======== Task material ========

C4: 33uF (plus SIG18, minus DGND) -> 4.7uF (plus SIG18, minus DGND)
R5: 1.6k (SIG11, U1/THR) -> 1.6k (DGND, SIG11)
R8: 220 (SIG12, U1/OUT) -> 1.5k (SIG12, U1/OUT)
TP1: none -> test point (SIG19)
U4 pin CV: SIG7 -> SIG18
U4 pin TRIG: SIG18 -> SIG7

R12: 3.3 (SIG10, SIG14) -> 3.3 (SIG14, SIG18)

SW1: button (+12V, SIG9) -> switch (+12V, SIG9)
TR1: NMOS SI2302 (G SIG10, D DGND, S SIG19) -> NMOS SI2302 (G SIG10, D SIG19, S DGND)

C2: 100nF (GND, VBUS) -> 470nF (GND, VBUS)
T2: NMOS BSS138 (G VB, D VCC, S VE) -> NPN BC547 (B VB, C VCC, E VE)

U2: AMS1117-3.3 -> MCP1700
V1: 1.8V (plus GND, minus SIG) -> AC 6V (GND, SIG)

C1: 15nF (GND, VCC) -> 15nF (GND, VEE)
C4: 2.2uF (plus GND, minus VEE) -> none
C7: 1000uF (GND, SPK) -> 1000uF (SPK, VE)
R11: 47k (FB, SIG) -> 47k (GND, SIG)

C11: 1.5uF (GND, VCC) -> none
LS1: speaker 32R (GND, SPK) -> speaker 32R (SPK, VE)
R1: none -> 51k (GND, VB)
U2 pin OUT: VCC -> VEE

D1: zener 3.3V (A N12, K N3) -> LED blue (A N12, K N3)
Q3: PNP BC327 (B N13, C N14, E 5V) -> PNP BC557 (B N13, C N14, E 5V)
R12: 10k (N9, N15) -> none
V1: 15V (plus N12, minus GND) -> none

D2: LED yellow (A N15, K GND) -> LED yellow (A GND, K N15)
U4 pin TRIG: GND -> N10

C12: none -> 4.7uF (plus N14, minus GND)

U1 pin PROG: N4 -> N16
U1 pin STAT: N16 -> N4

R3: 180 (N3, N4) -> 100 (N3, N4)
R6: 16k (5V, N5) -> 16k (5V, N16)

========

▶ **Work task**:
Extract from the records above the lines from the one containing "LS1: speaker 32R" to the one containing "C12: none -> 4.7uF (plus N14, minus GND)", both lines included, exactly as they appear and with nothing else.

▶ **Exercise output**:
LS1: speaker 32R (GND, SPK) -> speaker 32R (SPK, VE)
R1: none -> 51k (GND, VB)
U2 pin OUT: VCC -> VEE

D1: zener 3.3V (A N12, K N3) -> LED blue (A N12, K N3)
Q3: PNP BC327 (B N13, C N14, E 5V) -> PNP BC557 (B N13, C N14, E 5V)
R12: 10k (N9, N15) -> none
V1: 15V (plus N12, minus GND) -> none

D2: LED yellow (A N15, K GND) -> LED yellow (A GND, K N15)
U4 pin TRIG: GND -> N10

C12: none -> 4.7uF (plus N14, minus GND)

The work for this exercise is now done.